**Assignment:**
Everything from the line holding "purple L-shape: (32, 101) -> (19, 46), moved" through the last line of the data, and nothing else, should be retyped exactly, with no pictures.

**Exercise material:**
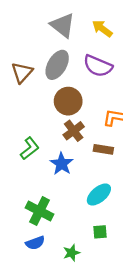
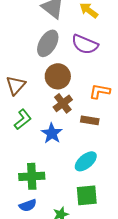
brown triangle: (22, 73) -> (16, 85), moved
green cross: (40, 211) -> (32, 176), turned -30
green square: (100, 232) -> (87, 195), size x1.6

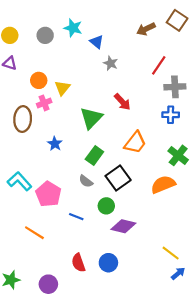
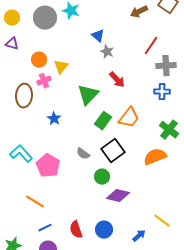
gray circle: (45, 35) -> (45, 18), size x1.5
blue triangle: (97, 42) -> (98, 36), moved
gray star: (111, 63) -> (107, 52), moved
green rectangle: (94, 155) -> (103, 121), moved
blue line: (76, 217) -> (45, 228), moved, turned -48
blue arrow: (178, 273) -> (139, 236), moved

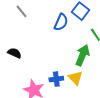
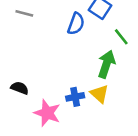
gray line: (21, 11) -> (24, 13), turned -32
black semicircle: (15, 53) -> (20, 88), moved

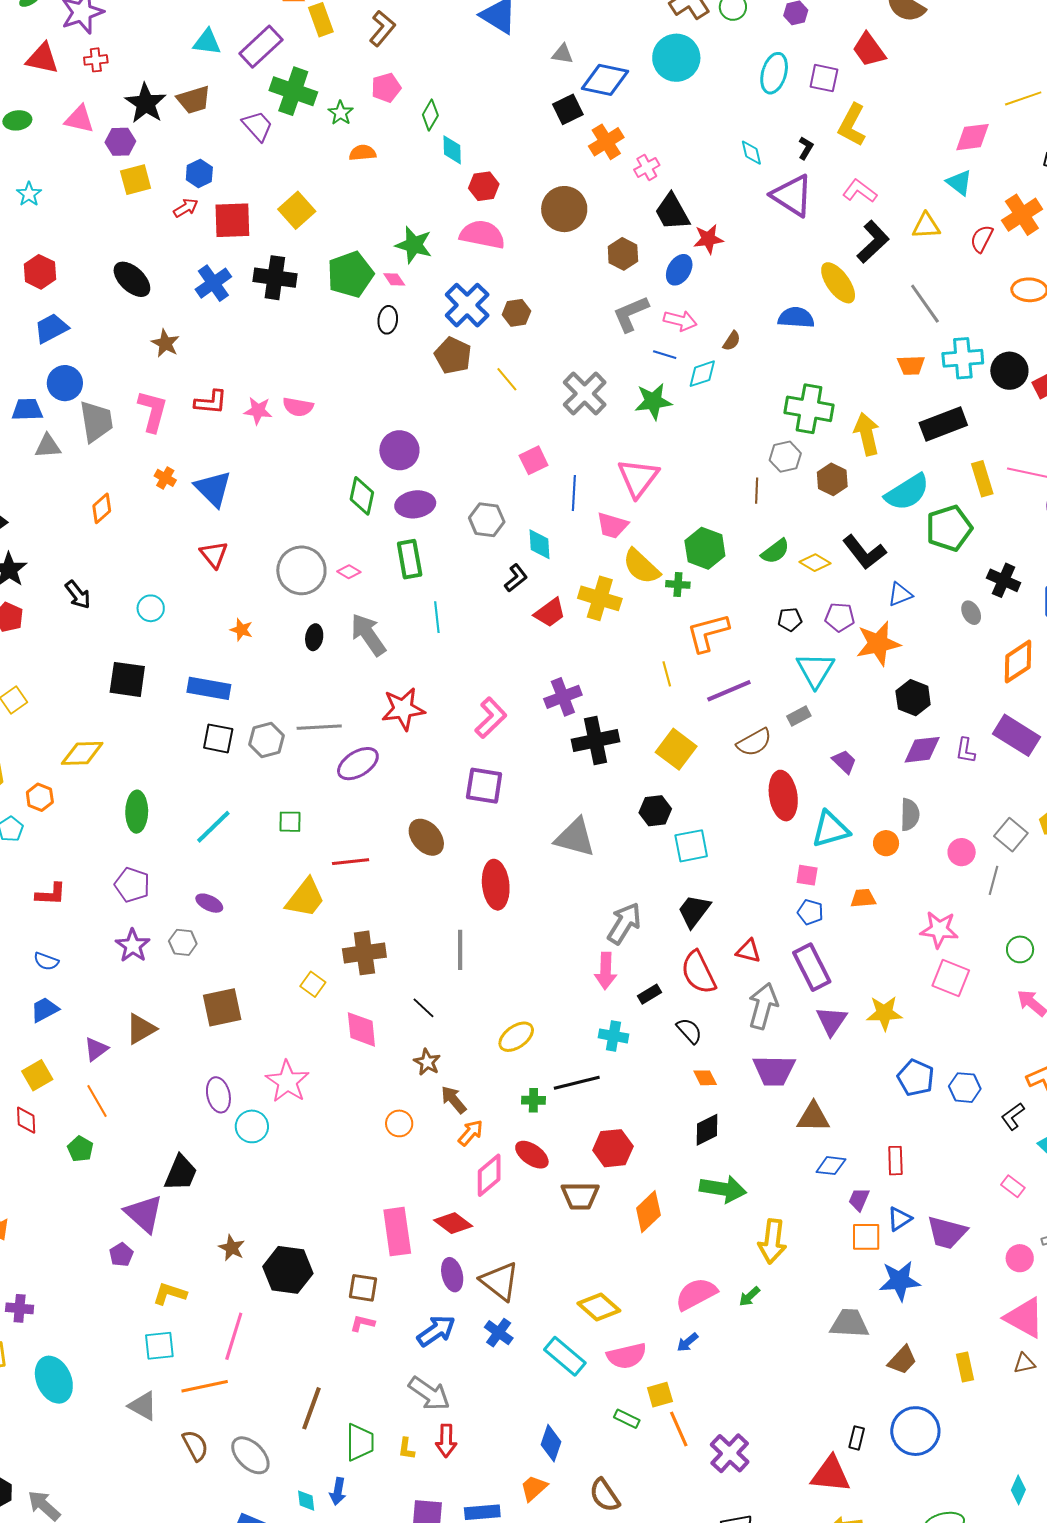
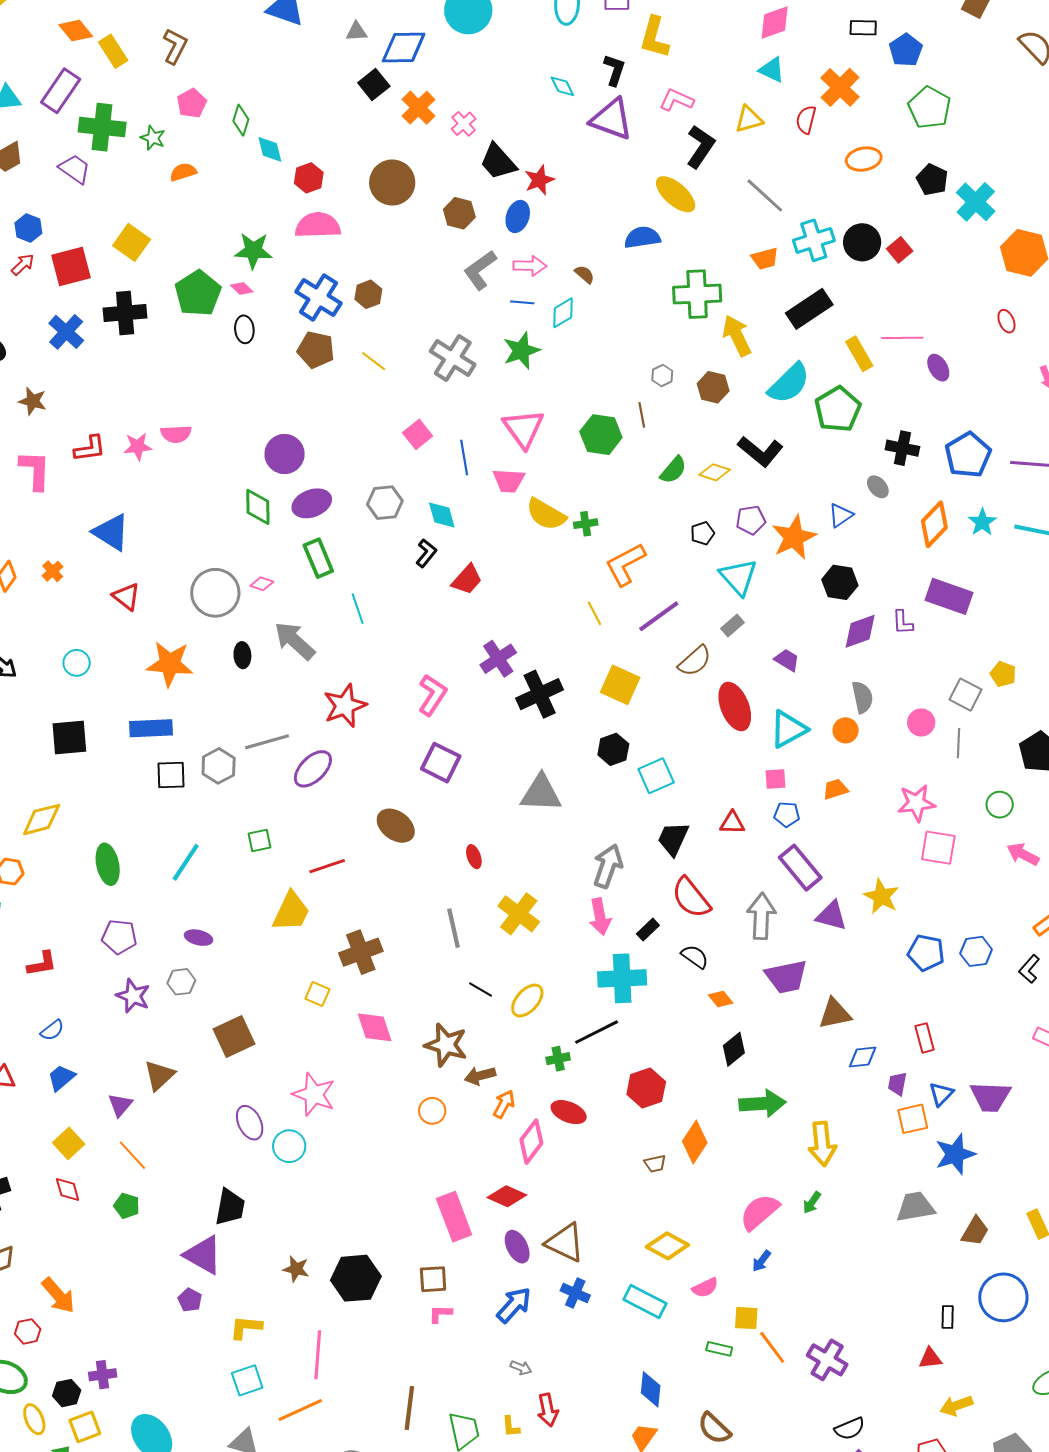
black L-shape: (806, 148) -> (614, 70), size x1.4
brown semicircle: (732, 341) -> (585, 274), turned -70
green cross: (809, 409) -> (697, 294), moved
gray hexagon: (785, 457) -> (662, 375), size x0.7
orange cross: (165, 478) -> (53, 571), moved, turned 30
green hexagon: (705, 548) -> (601, 435), moved
blue triangle: (900, 594) -> (841, 515), moved
yellow cross: (600, 598) -> (519, 914), moved, turned 33
orange star: (241, 630) -> (170, 664), size x2.0
purple square: (484, 786) -> (441, 763), turned 30
red ellipse: (496, 885) -> (474, 857), size x0.5
red triangle: (748, 951) -> (732, 823), moved
blue semicircle: (46, 961) -> (52, 1030), turned -45
black line: (424, 1008) -> (480, 989), moved
yellow star: (884, 1013) -> (881, 896), turned -30
purple triangle: (832, 1021) -> (831, 916), turned -36
cyan cross: (613, 1036) -> (622, 978), size x1.6
brown star: (427, 1062) -> (446, 1045), size x1.6
brown arrow: (454, 1100) -> (480, 1076), turned -52
brown trapezoid: (580, 1196) -> (655, 1164), moved, size x0.6
pink semicircle: (627, 1356) -> (705, 1288), size x0.7
gray arrow: (429, 1394) -> (521, 1368), size x0.5
yellow square: (660, 1395) -> (746, 1318), turned 32
red triangle: (831, 1474) -> (930, 1358), size x0.6

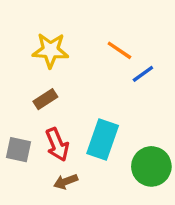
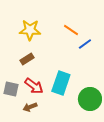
red arrow: (57, 145) -> (34, 86), turned -30
brown arrow: (66, 182) -> (30, 107), moved

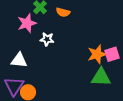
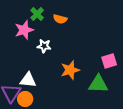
orange star: (97, 54) -> (70, 70), moved
white triangle: (19, 60) -> (28, 80), moved

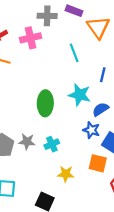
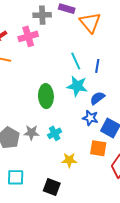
cyan line: (74, 53) -> (76, 61), moved

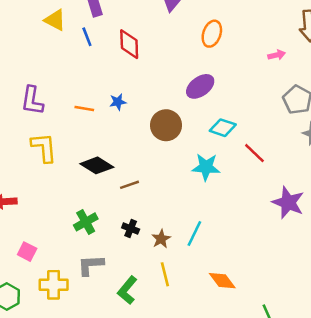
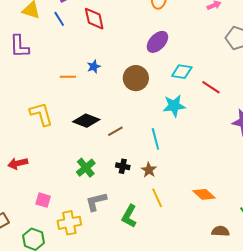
purple L-shape: (32, 101) -> (19, 46), moved
cyan line: (194, 233) -> (155, 139), moved, turned -30

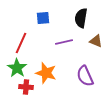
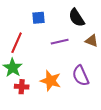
black semicircle: (81, 18) -> (77, 18), turned -42
orange star: (46, 73) -> (51, 81), moved

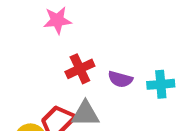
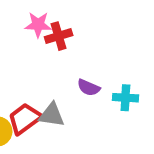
red cross: (80, 69) -> (59, 36), moved

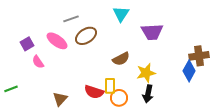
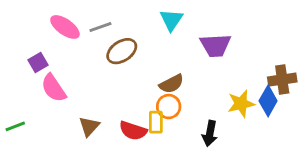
pink ellipse: (57, 41) -> (65, 27), moved
pink semicircle: (38, 62) -> (54, 88), size x1.5
yellow star: (146, 73) -> (241, 104), moved
orange circle: (119, 98) -> (169, 107), moved
brown triangle: (60, 99) -> (89, 126), moved

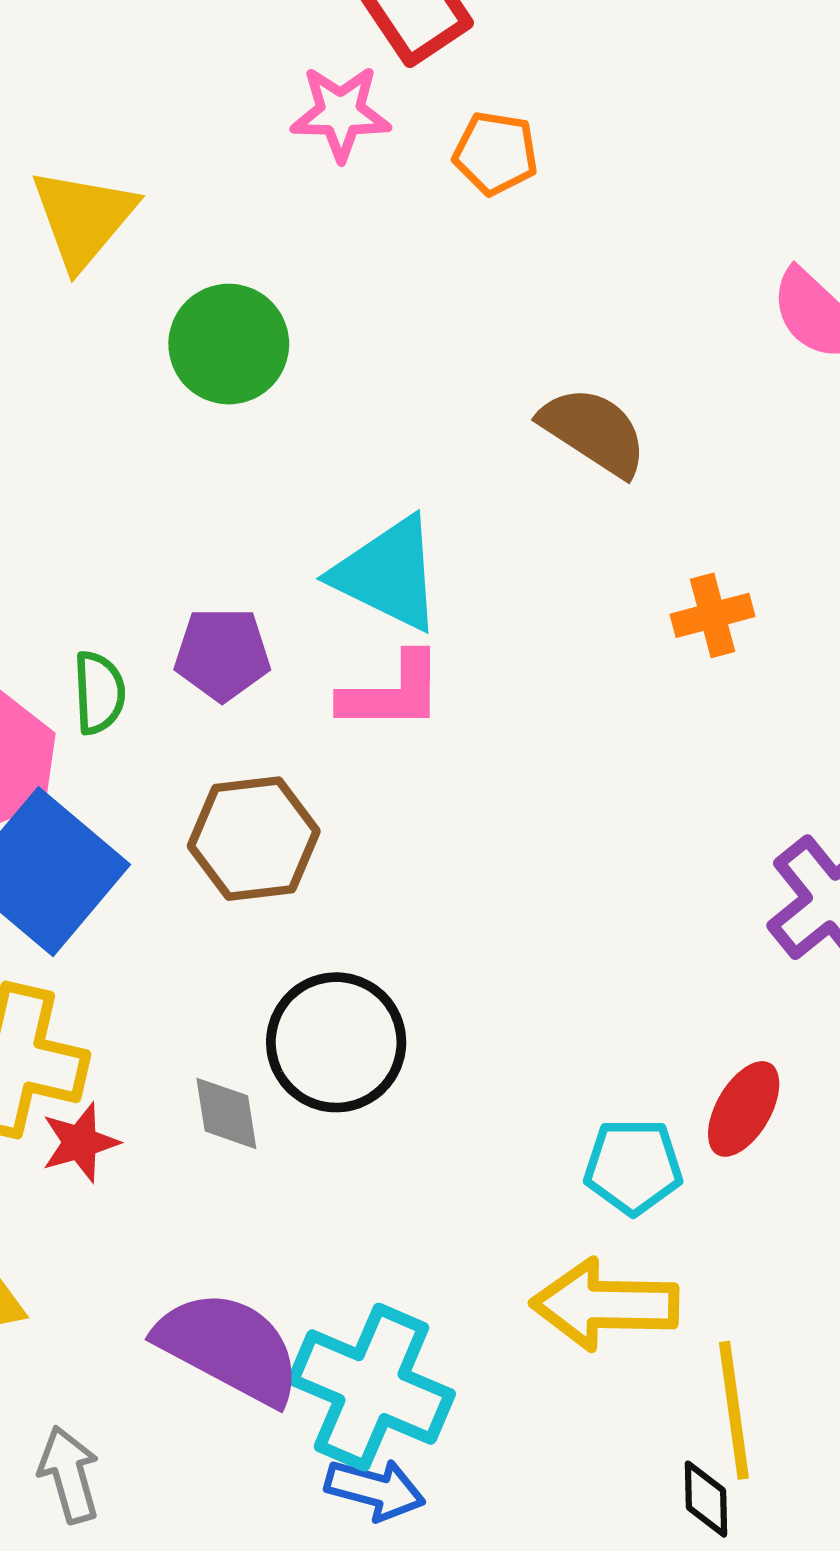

**Answer for the task:**
purple L-shape: (32, 101) -> (19, 46), moved
cyan line: (194, 233) -> (155, 139), moved, turned -30

black semicircle: (81, 18) -> (77, 18), turned -42
orange star: (46, 73) -> (51, 81), moved

red cross: (80, 69) -> (59, 36), moved

pink ellipse: (57, 41) -> (65, 27), moved
pink semicircle: (38, 62) -> (54, 88), size x1.5
yellow star: (146, 73) -> (241, 104), moved
orange circle: (119, 98) -> (169, 107), moved
brown triangle: (60, 99) -> (89, 126), moved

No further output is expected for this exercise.